» EXERCISE INSTRUCTIONS:
Count the lines in the listing below that contain the string "mountain", matching case exactly, and reply with only the number.

※

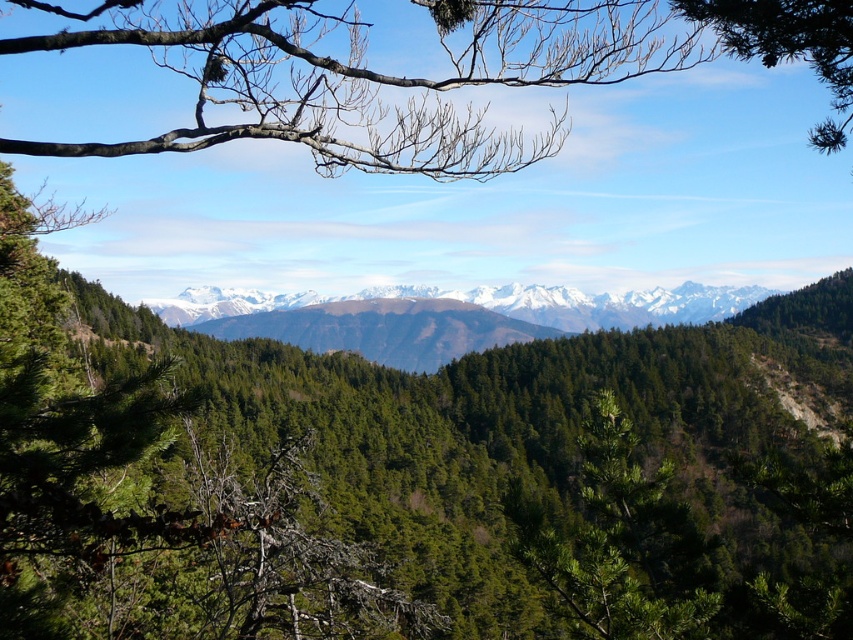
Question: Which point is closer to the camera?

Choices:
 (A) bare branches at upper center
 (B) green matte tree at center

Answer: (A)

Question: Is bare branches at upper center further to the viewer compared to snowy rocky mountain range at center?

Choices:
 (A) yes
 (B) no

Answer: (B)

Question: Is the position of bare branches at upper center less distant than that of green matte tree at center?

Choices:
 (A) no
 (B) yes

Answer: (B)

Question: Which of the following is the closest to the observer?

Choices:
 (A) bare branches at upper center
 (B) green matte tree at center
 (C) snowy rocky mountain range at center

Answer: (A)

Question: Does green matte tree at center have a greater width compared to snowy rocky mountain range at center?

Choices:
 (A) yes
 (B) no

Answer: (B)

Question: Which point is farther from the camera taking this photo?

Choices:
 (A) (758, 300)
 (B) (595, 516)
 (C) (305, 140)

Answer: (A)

※

» THE REPLY:
3